- What is being asked:
The answer must restate the records below word for word.

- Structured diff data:
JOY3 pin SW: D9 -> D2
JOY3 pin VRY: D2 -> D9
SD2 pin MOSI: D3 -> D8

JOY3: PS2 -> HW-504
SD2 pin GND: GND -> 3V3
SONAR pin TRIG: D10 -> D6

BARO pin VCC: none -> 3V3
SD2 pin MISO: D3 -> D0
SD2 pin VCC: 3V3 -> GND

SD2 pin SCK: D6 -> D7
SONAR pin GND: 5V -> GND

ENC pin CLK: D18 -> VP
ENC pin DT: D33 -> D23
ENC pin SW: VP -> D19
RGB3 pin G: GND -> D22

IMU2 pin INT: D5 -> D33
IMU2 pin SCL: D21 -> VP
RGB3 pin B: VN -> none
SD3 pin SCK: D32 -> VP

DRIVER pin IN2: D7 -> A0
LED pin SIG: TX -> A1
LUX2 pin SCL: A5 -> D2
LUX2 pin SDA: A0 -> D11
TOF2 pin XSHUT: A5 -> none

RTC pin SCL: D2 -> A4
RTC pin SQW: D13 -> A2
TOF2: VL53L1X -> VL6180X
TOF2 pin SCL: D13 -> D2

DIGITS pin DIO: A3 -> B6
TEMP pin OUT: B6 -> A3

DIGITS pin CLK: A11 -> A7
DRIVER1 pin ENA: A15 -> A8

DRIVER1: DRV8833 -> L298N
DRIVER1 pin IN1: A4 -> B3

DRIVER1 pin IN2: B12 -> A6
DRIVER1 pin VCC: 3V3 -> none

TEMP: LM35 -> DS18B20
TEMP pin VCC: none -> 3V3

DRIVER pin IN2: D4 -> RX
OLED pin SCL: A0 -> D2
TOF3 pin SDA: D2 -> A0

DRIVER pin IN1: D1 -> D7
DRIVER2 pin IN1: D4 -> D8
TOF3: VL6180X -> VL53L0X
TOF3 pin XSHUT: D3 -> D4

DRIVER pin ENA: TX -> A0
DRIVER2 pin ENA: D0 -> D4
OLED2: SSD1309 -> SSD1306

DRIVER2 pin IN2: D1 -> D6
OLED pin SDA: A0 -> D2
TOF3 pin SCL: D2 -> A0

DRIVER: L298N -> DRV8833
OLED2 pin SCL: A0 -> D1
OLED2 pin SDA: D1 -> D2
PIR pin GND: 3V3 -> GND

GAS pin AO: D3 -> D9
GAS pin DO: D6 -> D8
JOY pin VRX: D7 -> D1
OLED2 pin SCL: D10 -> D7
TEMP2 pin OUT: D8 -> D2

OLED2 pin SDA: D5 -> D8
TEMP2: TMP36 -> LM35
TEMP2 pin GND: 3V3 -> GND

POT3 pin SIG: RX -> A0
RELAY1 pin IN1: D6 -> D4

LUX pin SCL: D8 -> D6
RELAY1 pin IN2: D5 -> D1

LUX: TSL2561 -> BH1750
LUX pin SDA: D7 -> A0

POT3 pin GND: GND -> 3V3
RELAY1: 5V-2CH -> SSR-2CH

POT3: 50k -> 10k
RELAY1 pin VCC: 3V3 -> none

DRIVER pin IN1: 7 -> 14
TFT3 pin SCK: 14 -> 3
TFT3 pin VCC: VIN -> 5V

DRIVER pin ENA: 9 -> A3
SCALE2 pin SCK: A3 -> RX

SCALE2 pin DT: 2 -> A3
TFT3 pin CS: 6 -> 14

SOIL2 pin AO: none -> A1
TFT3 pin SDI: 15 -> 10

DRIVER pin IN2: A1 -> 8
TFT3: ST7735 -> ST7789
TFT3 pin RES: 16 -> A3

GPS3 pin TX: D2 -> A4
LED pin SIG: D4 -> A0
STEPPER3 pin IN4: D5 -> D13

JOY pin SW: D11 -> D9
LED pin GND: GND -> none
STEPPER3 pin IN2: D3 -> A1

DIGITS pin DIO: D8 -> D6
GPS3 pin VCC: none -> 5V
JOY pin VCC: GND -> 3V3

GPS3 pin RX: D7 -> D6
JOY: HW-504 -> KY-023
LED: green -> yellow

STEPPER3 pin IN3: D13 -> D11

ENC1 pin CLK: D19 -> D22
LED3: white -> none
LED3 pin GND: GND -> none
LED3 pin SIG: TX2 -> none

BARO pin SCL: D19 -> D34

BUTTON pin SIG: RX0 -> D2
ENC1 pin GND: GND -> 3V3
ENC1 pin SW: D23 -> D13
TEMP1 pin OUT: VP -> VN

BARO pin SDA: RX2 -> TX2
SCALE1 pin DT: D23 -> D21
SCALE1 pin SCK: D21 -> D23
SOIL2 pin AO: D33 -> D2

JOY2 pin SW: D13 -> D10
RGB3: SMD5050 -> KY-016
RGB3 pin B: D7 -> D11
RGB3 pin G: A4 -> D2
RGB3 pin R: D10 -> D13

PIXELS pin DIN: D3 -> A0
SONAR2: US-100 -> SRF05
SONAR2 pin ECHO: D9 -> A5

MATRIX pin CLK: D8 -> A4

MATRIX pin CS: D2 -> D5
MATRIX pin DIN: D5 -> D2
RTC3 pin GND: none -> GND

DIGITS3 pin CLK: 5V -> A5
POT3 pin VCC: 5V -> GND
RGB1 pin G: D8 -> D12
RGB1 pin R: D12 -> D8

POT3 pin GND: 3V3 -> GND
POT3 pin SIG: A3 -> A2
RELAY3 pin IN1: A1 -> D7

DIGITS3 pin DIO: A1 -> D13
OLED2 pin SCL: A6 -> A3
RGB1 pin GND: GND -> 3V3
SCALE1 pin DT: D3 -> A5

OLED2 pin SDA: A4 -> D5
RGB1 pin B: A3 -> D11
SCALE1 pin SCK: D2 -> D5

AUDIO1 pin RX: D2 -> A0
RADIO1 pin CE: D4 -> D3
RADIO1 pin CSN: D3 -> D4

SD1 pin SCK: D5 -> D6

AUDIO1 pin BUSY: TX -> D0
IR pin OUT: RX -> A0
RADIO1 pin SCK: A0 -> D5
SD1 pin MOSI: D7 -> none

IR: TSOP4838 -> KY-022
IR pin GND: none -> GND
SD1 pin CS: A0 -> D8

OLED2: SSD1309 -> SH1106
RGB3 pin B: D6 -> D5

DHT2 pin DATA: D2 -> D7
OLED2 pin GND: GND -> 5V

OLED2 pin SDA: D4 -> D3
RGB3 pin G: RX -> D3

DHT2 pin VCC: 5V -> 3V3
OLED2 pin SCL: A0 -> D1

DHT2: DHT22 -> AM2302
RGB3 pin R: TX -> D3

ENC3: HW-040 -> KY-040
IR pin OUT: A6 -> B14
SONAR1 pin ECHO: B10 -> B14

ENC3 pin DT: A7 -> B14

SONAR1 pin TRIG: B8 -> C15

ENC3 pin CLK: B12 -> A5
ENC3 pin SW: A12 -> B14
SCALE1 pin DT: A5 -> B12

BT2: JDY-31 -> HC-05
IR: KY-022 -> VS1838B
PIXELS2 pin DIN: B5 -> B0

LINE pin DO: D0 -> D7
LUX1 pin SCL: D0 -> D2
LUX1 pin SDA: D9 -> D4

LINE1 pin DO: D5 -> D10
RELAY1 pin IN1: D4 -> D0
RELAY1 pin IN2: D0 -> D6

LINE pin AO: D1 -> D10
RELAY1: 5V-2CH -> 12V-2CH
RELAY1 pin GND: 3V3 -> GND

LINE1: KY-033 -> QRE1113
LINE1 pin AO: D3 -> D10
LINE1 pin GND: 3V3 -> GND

- Result for this exercise:
JOY3 pin SW: D9 -> D2
JOY3 pin VRY: D2 -> D9
SD2 pin MOSI: D3 -> D8

JOY3: PS2 -> HW-504
SD2 pin GND: GND -> 3V3
SONAR pin TRIG: D10 -> D6

BARO pin VCC: none -> 3V3
SD2 pin MISO: D3 -> D0
SD2 pin VCC: 3V3 -> GND

SD2 pin SCK: D6 -> D7
SONAR pin GND: 5V -> GND

ENC pin CLK: D18 -> VP
ENC pin DT: D33 -> D23
ENC pin SW: VP -> D19
RGB3 pin G: GND -> D22

IMU2 pin INT: D5 -> D33
IMU2 pin SCL: D21 -> VP
RGB3 pin B: VN -> none
SD3 pin SCK: D32 -> VP

DRIVER pin IN2: D7 -> A0
LED pin SIG: TX -> A1
LUX2 pin SCL: A5 -> D2
LUX2 pin SDA: A0 -> D11
TOF2 pin XSHUT: A5 -> none

RTC pin SCL: D2 -> A4
RTC pin SQW: D13 -> A2
TOF2: VL53L1X -> VL6180X
TOF2 pin SCL: D13 -> D2

DIGITS pin DIO: A3 -> B6
TEMP pin OUT: B6 -> A3

DIGITS pin CLK: A11 -> A7
DRIVER1 pin ENA: A15 -> A8

DRIVER1: DRV8833 -> L298N
DRIVER1 pin IN1: A4 -> B3

DRIVER1 pin IN2: B12 -> A6
DRIVER1 pin VCC: 3V3 -> none

TEMP: LM35 -> DS18B20
TEMP pin VCC: none -> 3V3

DRIVER pin IN2: D4 -> RX
OLED pin SCL: A0 -> D2
TOF3 pin SDA: D2 -> A0

DRIVER pin IN1: D1 -> D7
DRIVER2 pin IN1: D4 -> D8
TOF3: VL6180X -> VL53L0X
TOF3 pin XSHUT: D3 -> D4

DRIVER pin ENA: TX -> A0
DRIVER2 pin ENA: D0 -> D4
OLED2: SSD1309 -> SSD1306

DRIVER2 pin IN2: D1 -> D6
OLED pin SDA: A0 -> D2
TOF3 pin SCL: D2 -> A0

DRIVER: L298N -> DRV8833
OLED2 pin SCL: A0 -> D1
OLED2 pin SDA: D1 -> D2
PIR pin GND: 3V3 -> GND

GAS pin AO: D3 -> D9
GAS pin DO: D6 -> D8
JOY pin VRX: D7 -> D1
OLED2 pin SCL: D10 -> D7
TEMP2 pin OUT: D8 -> D2

OLED2 pin SDA: D5 -> D8
TEMP2: TMP36 -> LM35
TEMP2 pin GND: 3V3 -> GND

POT3 pin SIG: RX -> A0
RELAY1 pin IN1: D6 -> D4

LUX pin SCL: D8 -> D6
RELAY1 pin IN2: D5 -> D1

LUX: TSL2561 -> BH1750
LUX pin SDA: D7 -> A0

POT3 pin GND: GND -> 3V3
RELAY1: 5V-2CH -> SSR-2CH

POT3: 50k -> 10k
RELAY1 pin VCC: 3V3 -> none

DRIVER pin IN1: 7 -> 14
TFT3 pin SCK: 14 -> 3
TFT3 pin VCC: VIN -> 5V

DRIVER pin ENA: 9 -> A3
SCALE2 pin SCK: A3 -> RX

SCALE2 pin DT: 2 -> A3
TFT3 pin CS: 6 -> 14

SOIL2 pin AO: none -> A1
TFT3 pin SDI: 15 -> 10

DRIVER pin IN2: A1 -> 8
TFT3: ST7735 -> ST7789
TFT3 pin RES: 16 -> A3

GPS3 pin TX: D2 -> A4
LED pin SIG: D4 -> A0
STEPPER3 pin IN4: D5 -> D13

JOY pin SW: D11 -> D9
LED pin GND: GND -> none
STEPPER3 pin IN2: D3 -> A1

DIGITS pin DIO: D8 -> D6
GPS3 pin VCC: none -> 5V
JOY pin VCC: GND -> 3V3

GPS3 pin RX: D7 -> D6
JOY: HW-504 -> KY-023
LED: green -> yellow

STEPPER3 pin IN3: D13 -> D11

ENC1 pin CLK: D19 -> D22
LED3: white -> none
LED3 pin GND: GND -> none
LED3 pin SIG: TX2 -> none

BARO pin SCL: D19 -> D34

BUTTON pin SIG: RX0 -> D2
ENC1 pin GND: GND -> 3V3
ENC1 pin SW: D23 -> D13
TEMP1 pin OUT: VP -> VN

BARO pin SDA: RX2 -> TX2
SCALE1 pin DT: D23 -> D21
SCALE1 pin SCK: D21 -> D23
SOIL2 pin AO: D33 -> D2

JOY2 pin SW: D13 -> D10
RGB3: SMD5050 -> KY-016
RGB3 pin B: D7 -> D11
RGB3 pin G: A4 -> D2
RGB3 pin R: D10 -> D13

PIXELS pin DIN: D3 -> A0
SONAR2: US-100 -> SRF05
SONAR2 pin ECHO: D9 -> A5

MATRIX pin CLK: D8 -> A4

MATRIX pin CS: D2 -> D5
MATRIX pin DIN: D5 -> D2
RTC3 pin GND: none -> GND

DIGITS3 pin CLK: 5V -> A5
POT3 pin VCC: 5V -> GND
RGB1 pin G: D8 -> D12
RGB1 pin R: D12 -> D8

POT3 pin GND: 3V3 -> GND
POT3 pin SIG: A3 -> A2
RELAY3 pin IN1: A1 -> D7

DIGITS3 pin DIO: A1 -> D13
OLED2 pin SCL: A6 -> A3
RGB1 pin GND: GND -> 3V3
SCALE1 pin DT: D3 -> A5

OLED2 pin SDA: A4 -> D5
RGB1 pin B: A3 -> D11
SCALE1 pin SCK: D2 -> D5

AUDIO1 pin RX: D2 -> A0
RADIO1 pin CE: D4 -> D3
RADIO1 pin CSN: D3 -> D4

SD1 pin SCK: D5 -> D6

AUDIO1 pin BUSY: TX -> D0
IR pin OUT: RX -> A0
RADIO1 pin SCK: A0 -> D5
SD1 pin MOSI: D7 -> none

IR: TSOP4838 -> KY-022
IR pin GND: none -> GND
SD1 pin CS: A0 -> D8

OLED2: SSD1309 -> SH1106
RGB3 pin B: D6 -> D5

DHT2 pin DATA: D2 -> D7
OLED2 pin GND: GND -> 5V

OLED2 pin SDA: D4 -> D3
RGB3 pin G: RX -> D3

DHT2 pin VCC: 5V -> 3V3
OLED2 pin SCL: A0 -> D1

DHT2: DHT22 -> AM2302
RGB3 pin R: TX -> D3

ENC3: HW-040 -> KY-040
IR pin OUT: A6 -> B14
SONAR1 pin ECHO: B10 -> B14

ENC3 pin DT: A7 -> B14

SONAR1 pin TRIG: B8 -> C15

ENC3 pin CLK: B12 -> A5
ENC3 pin SW: A12 -> B14
SCALE1 pin DT: A5 -> B12

BT2: JDY-31 -> HC-05
IR: KY-022 -> VS1838B
PIXELS2 pin DIN: B5 -> B0

LINE pin DO: D0 -> D7
LUX1 pin SCL: D0 -> D2
LUX1 pin SDA: D9 -> D4

LINE1 pin DO: D5 -> D10
RELAY1 pin IN1: D4 -> D0
RELAY1 pin IN2: D0 -> D6

LINE pin AO: D1 -> D10
RELAY1: 5V-2CH -> 12V-2CH
RELAY1 pin GND: 3V3 -> GND

LINE1: KY-033 -> QRE1113
LINE1 pin AO: D3 -> D10
LINE1 pin GND: 3V3 -> GND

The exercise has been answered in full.